* Requirement: Without altering anything, repeat each of the records.

[Extracted records]
= = =
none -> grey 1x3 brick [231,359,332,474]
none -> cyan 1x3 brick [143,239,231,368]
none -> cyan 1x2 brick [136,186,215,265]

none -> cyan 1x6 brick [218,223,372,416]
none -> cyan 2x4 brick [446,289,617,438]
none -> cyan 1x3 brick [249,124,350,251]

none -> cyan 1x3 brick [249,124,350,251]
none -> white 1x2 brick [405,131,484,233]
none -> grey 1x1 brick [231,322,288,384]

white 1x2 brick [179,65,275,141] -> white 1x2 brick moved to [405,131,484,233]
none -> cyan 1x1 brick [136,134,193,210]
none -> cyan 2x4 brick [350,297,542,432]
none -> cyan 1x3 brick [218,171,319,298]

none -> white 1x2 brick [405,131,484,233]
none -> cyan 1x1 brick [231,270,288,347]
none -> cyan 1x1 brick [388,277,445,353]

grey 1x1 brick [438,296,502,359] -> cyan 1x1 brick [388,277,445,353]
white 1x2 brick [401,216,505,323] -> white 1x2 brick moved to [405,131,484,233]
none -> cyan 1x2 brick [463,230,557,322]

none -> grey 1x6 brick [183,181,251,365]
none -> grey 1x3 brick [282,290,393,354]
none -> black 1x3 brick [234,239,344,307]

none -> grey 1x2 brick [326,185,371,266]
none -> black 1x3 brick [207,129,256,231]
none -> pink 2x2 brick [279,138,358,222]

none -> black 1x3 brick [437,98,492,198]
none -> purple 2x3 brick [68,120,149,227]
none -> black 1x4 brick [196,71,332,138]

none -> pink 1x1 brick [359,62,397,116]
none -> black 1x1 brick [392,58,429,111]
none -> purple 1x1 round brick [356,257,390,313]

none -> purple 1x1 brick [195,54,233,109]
= = =
* Worked solution:
none -> grey 1x3 brick [231,359,332,474]
none -> cyan 1x3 brick [143,239,231,368]
none -> cyan 1x2 brick [136,186,215,265]

none -> cyan 1x6 brick [218,223,372,416]
none -> cyan 2x4 brick [446,289,617,438]
none -> cyan 1x3 brick [249,124,350,251]

none -> cyan 1x3 brick [249,124,350,251]
none -> white 1x2 brick [405,131,484,233]
none -> grey 1x1 brick [231,322,288,384]

white 1x2 brick [179,65,275,141] -> white 1x2 brick moved to [405,131,484,233]
none -> cyan 1x1 brick [136,134,193,210]
none -> cyan 2x4 brick [350,297,542,432]
none -> cyan 1x3 brick [218,171,319,298]

none -> white 1x2 brick [405,131,484,233]
none -> cyan 1x1 brick [231,270,288,347]
none -> cyan 1x1 brick [388,277,445,353]

grey 1x1 brick [438,296,502,359] -> cyan 1x1 brick [388,277,445,353]
white 1x2 brick [401,216,505,323] -> white 1x2 brick moved to [405,131,484,233]
none -> cyan 1x2 brick [463,230,557,322]

none -> grey 1x6 brick [183,181,251,365]
none -> grey 1x3 brick [282,290,393,354]
none -> black 1x3 brick [234,239,344,307]

none -> grey 1x2 brick [326,185,371,266]
none -> black 1x3 brick [207,129,256,231]
none -> pink 2x2 brick [279,138,358,222]

none -> black 1x3 brick [437,98,492,198]
none -> purple 2x3 brick [68,120,149,227]
none -> black 1x4 brick [196,71,332,138]

none -> pink 1x1 brick [359,62,397,116]
none -> black 1x1 brick [392,58,429,111]
none -> purple 1x1 round brick [356,257,390,313]

none -> purple 1x1 brick [195,54,233,109]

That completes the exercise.